Dataset content ▸
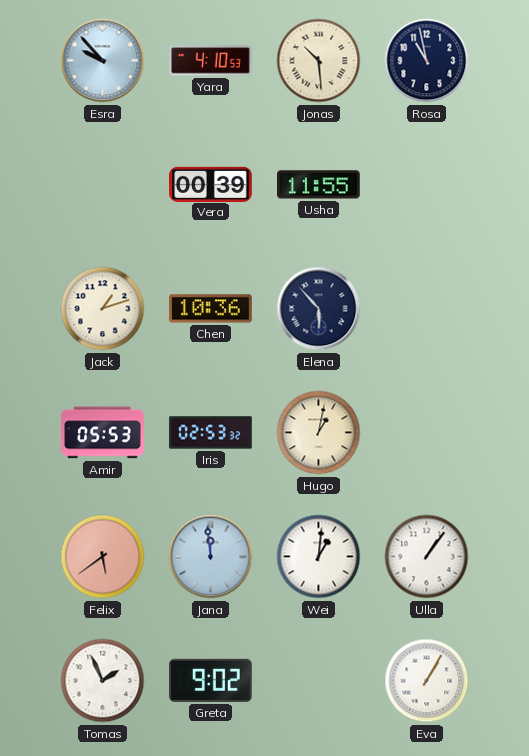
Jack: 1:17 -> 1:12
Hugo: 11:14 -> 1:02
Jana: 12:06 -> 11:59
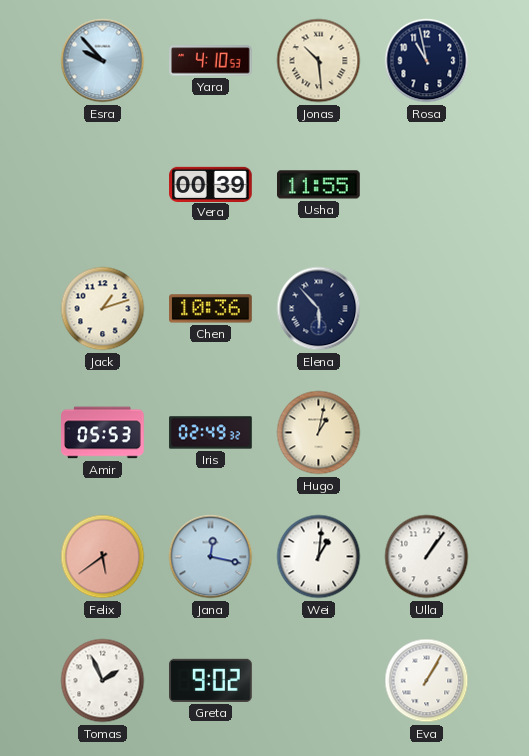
Iris: 02:53 -> 02:49
Jana: 11:59 -> 12:17
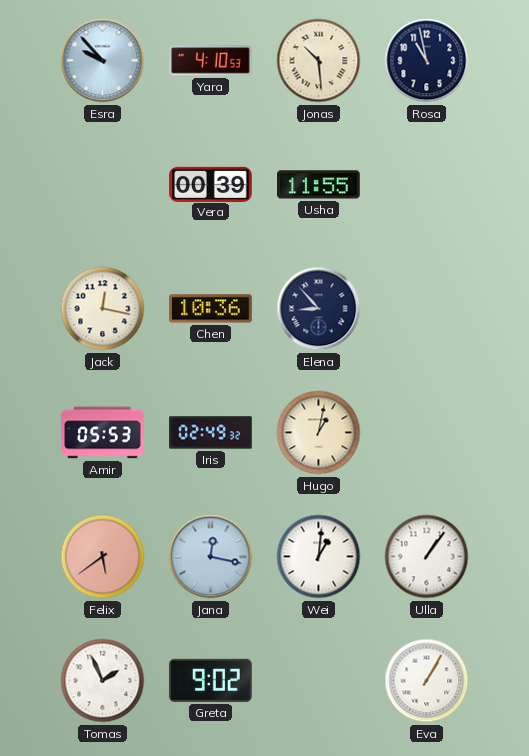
Jack: 1:12 -> 12:17
Elena: 5:53 -> 8:53
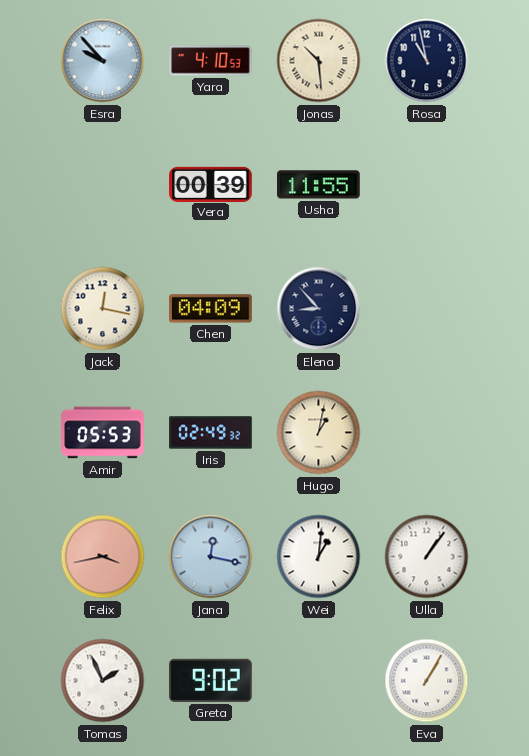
Chen: 10:36 -> 04:09
Felix: 5:39 -> 3:43
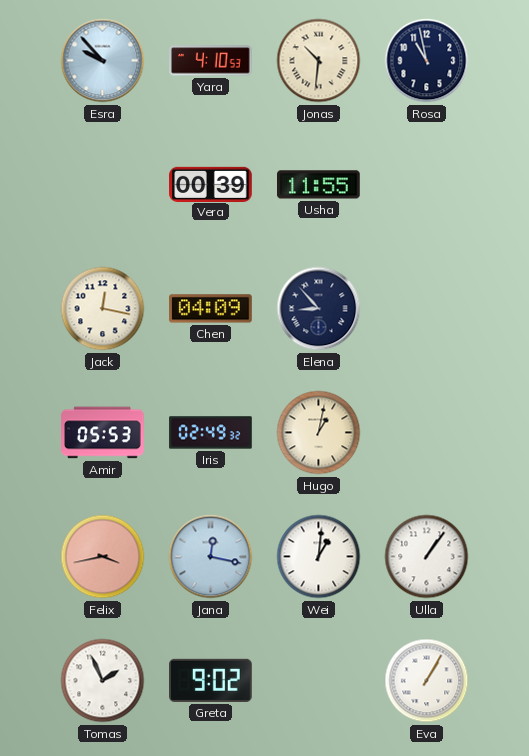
Jonas: 10:29 -> 10:31
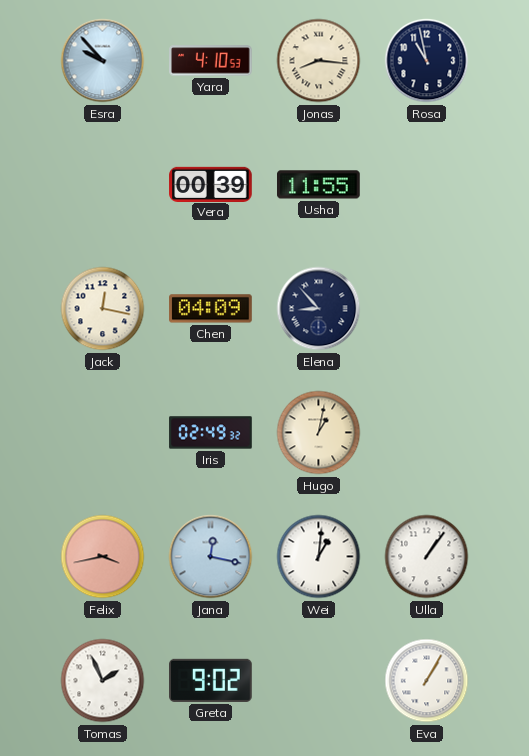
Jonas: 10:31 -> 8:16
Amir: 05:53 -> none
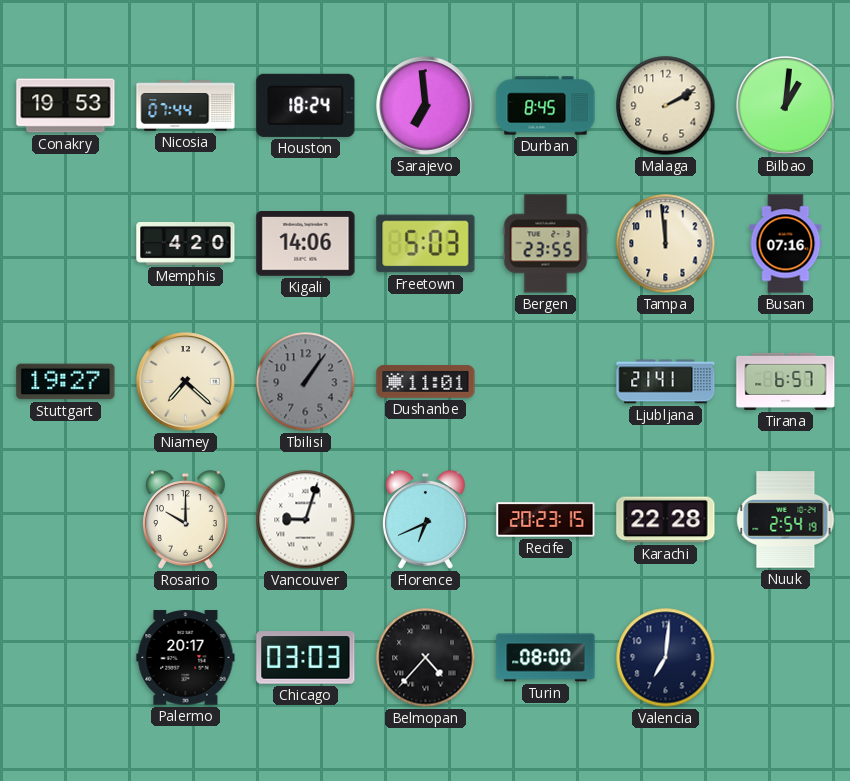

Your task ▸ Rewrite the entries above with "none" replaced by "no time" and everything else left unchanged. Leave out the picture lines.

Output of the exercise ▸
Jack: 1:17 -> 1:12
Hugo: 11:14 -> 1:02
Jana: 12:06 -> 11:59
Iris: 02:53 -> 02:49
Jana: 11:59 -> 12:17
Jack: 1:12 -> 12:17
Elena: 5:53 -> 8:53
Chen: 10:36 -> 04:09
Felix: 5:39 -> 3:43
Jonas: 10:29 -> 10:31
Jonas: 10:31 -> 8:16
Amir: 05:53 -> no time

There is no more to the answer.